A word-for-word transcript of the closing lines is required: from the one with "purple house: 1 -> 3" through the final line of the data.
- - - -
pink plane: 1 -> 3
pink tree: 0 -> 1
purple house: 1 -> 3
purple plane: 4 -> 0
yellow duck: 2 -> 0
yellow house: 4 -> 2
- - - -
ANSWER BOX:
purple house: 1 -> 3
purple plane: 4 -> 0
yellow duck: 2 -> 0
yellow house: 4 -> 2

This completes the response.